### Task goal
Nothing in the records should be changed in the copy, though the pictures must be left out.
/---
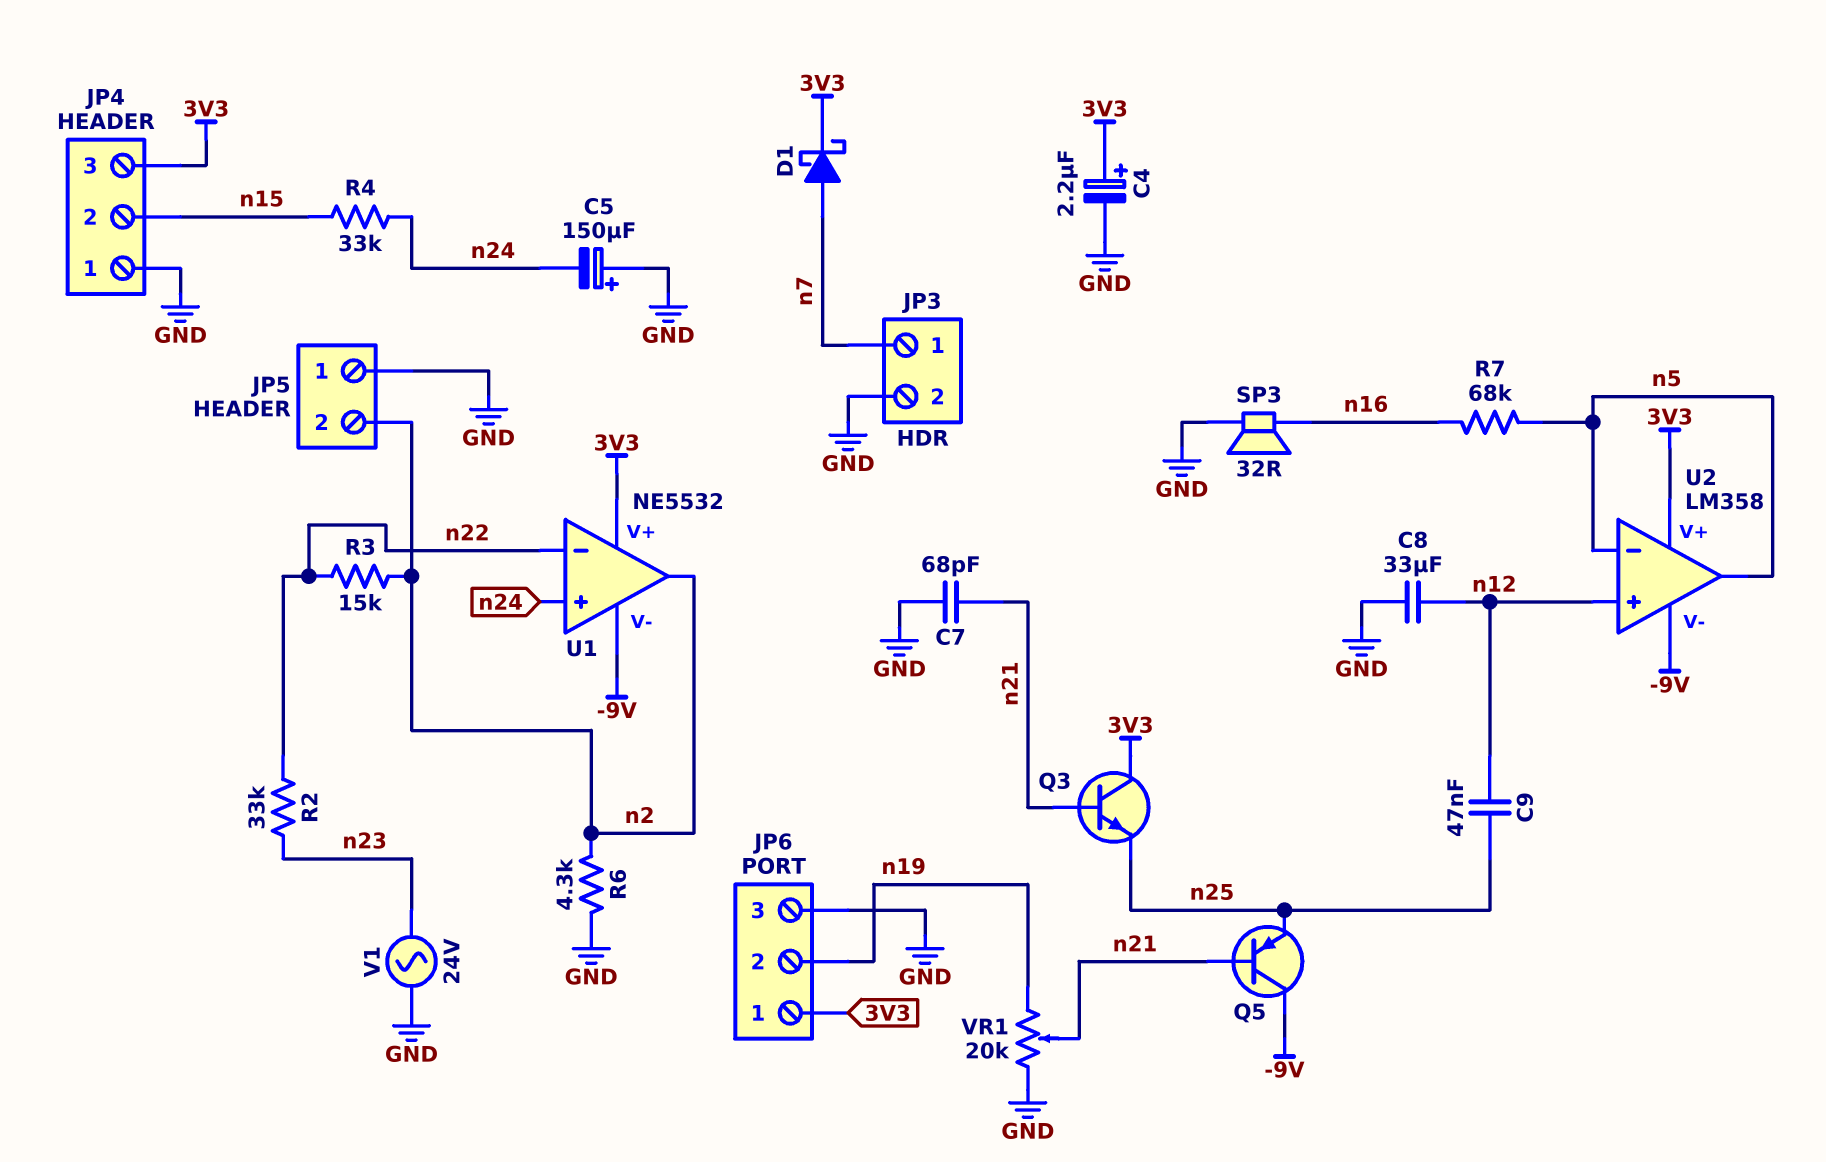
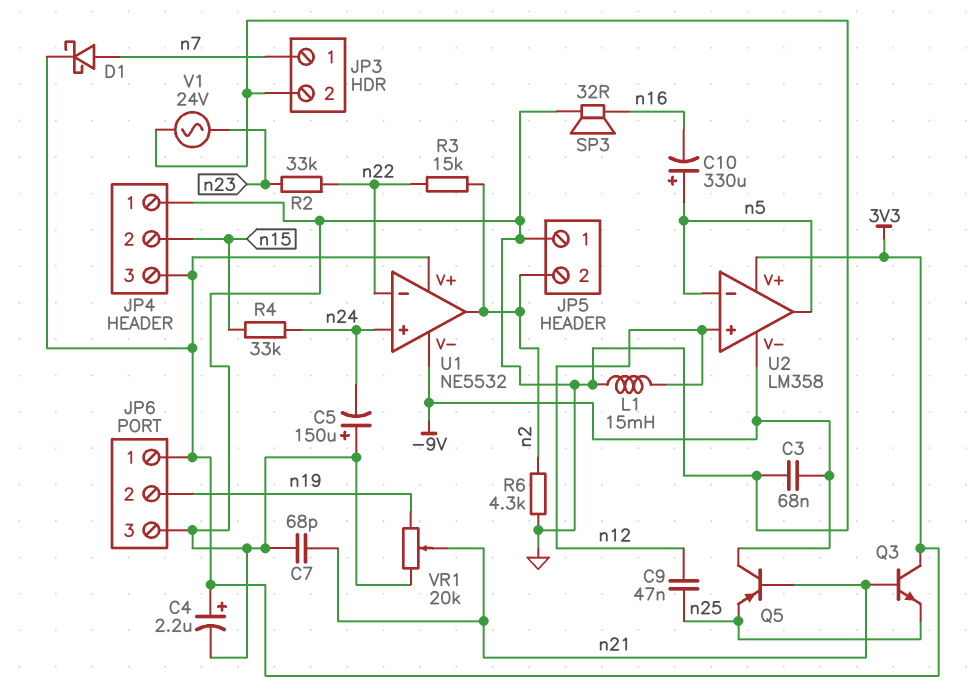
C3: none -> 68nF (-9V, GND)
C8: 33uF (GND, n12) -> none
C10: none -> 330uF (plus n5, minus n16)
L1: none -> 15mH (GND, n12)
R7: 68k (n5, n16) -> none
\---
### Final answer
C3: none -> 68nF (-9V, GND)
C8: 33uF (GND, n12) -> none
C10: none -> 330uF (plus n5, minus n16)
L1: none -> 15mH (GND, n12)
R7: 68k (n5, n16) -> none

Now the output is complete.